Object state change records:
= = = =
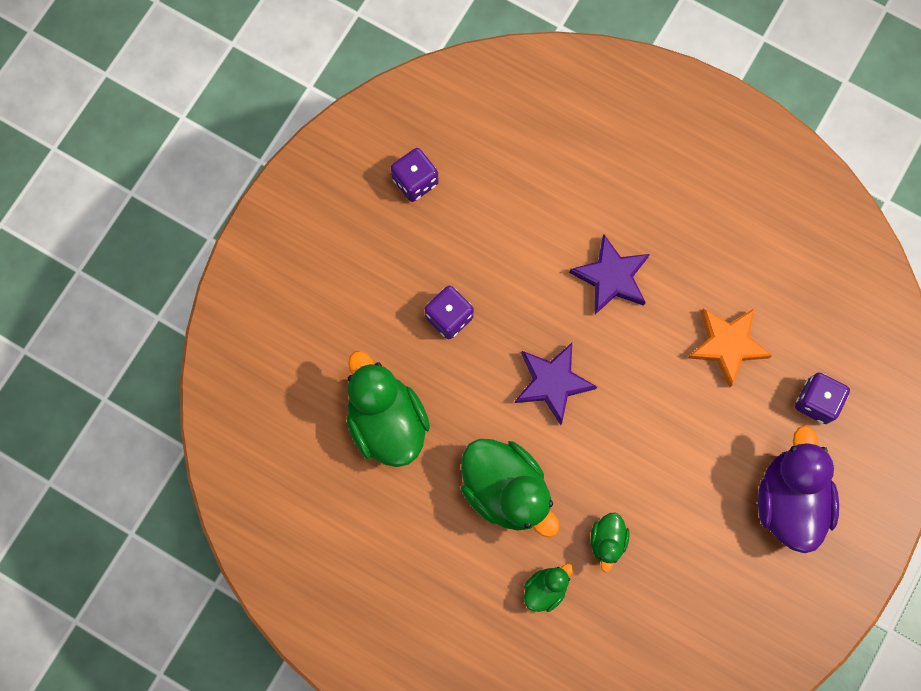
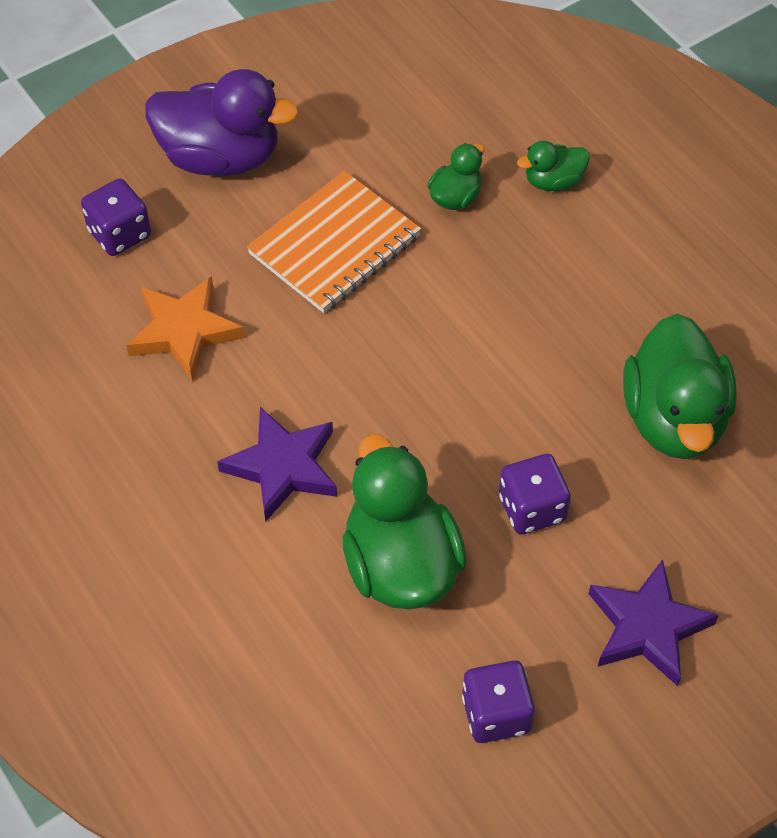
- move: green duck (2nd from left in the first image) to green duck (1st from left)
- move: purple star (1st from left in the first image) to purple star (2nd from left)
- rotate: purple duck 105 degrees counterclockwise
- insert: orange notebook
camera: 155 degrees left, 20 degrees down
= = = =
WHAT IS BEING ASKED: Copy each line of the data that contains the word "purple", leaving the other lines out.

ANSWER SECTION:
- move: purple star (1st from left in the first image) to purple star (2nd from left)
- rotate: purple duck 105 degrees counterclockwise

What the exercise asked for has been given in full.